Provided records START

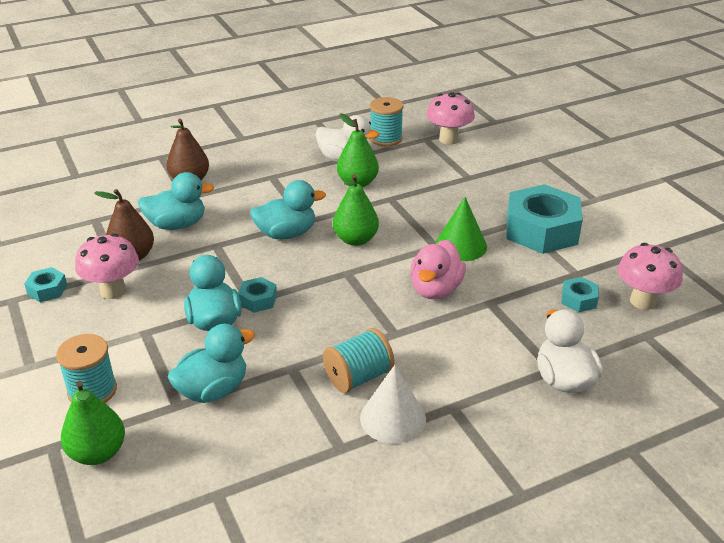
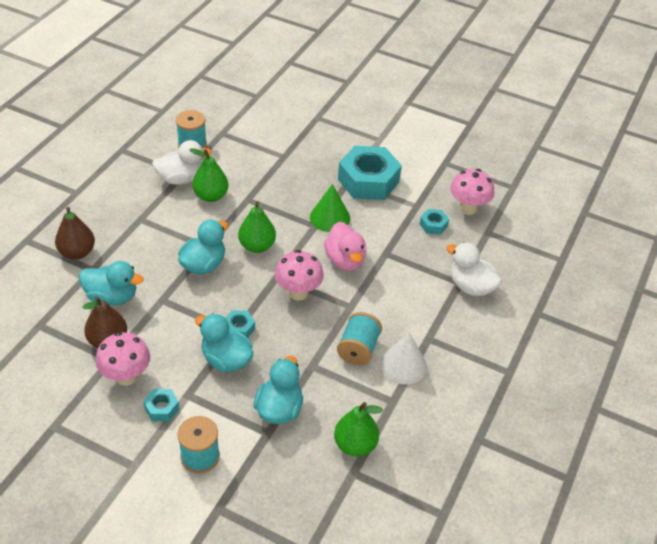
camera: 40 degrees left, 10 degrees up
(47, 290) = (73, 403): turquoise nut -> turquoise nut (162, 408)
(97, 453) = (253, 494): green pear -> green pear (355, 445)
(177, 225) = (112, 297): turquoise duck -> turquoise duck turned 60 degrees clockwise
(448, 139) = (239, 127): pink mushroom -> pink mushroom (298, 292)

Provided records END
Provided records START

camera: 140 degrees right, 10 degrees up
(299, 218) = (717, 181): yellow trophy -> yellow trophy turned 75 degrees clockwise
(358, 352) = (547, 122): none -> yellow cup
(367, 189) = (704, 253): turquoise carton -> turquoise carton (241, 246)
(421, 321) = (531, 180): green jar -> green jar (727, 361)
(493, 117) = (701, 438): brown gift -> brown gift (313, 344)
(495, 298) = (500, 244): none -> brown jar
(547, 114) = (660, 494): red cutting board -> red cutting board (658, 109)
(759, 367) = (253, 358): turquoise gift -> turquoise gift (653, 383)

Provided records END
Provided records START

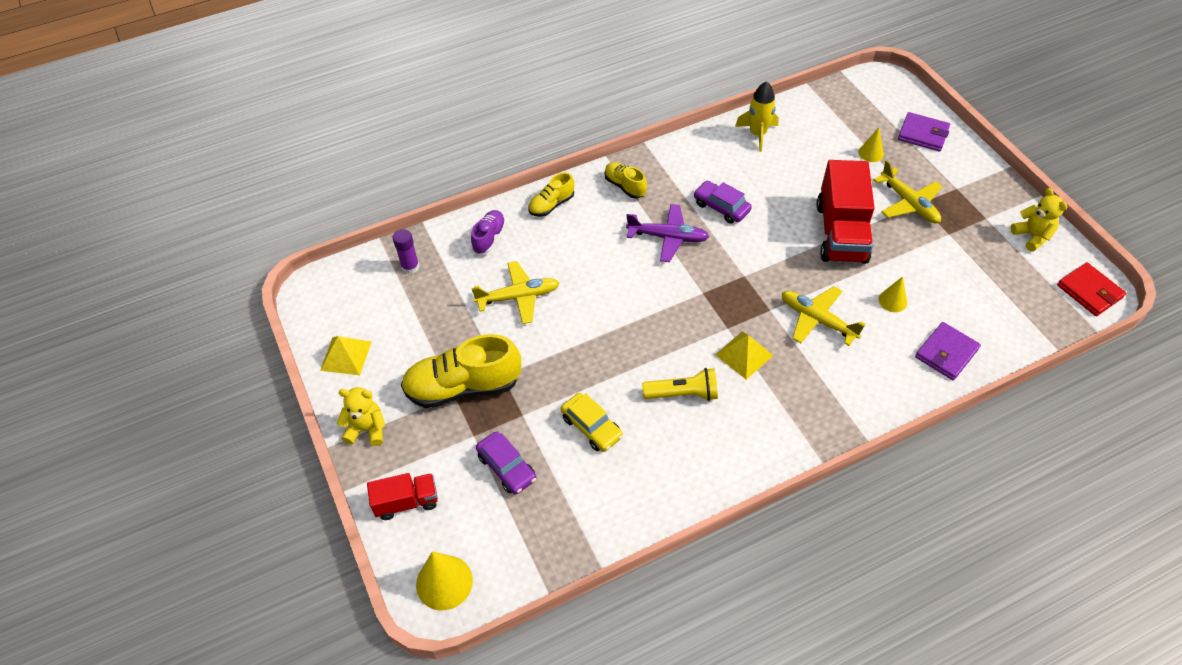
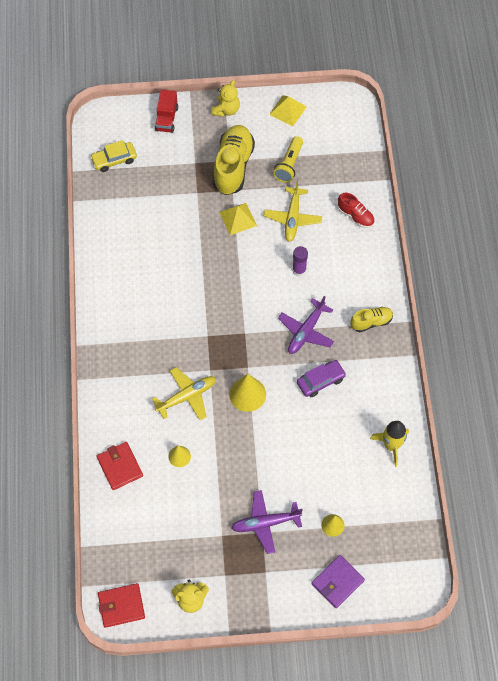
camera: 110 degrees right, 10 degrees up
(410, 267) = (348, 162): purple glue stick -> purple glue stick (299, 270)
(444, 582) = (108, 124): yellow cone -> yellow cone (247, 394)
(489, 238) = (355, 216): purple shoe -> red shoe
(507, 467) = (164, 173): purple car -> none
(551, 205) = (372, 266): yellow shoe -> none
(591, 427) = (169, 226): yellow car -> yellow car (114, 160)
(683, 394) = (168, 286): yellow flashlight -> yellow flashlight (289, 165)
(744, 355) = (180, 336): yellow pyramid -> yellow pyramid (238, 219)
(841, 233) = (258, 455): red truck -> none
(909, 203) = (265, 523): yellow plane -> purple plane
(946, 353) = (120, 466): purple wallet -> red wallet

Provided records END

Request:
Every line of the material that includes the word "brown" needs to be copied.

Answer to the exercise:
(493, 117) = (701, 438): brown gift -> brown gift (313, 344)
(495, 298) = (500, 244): none -> brown jar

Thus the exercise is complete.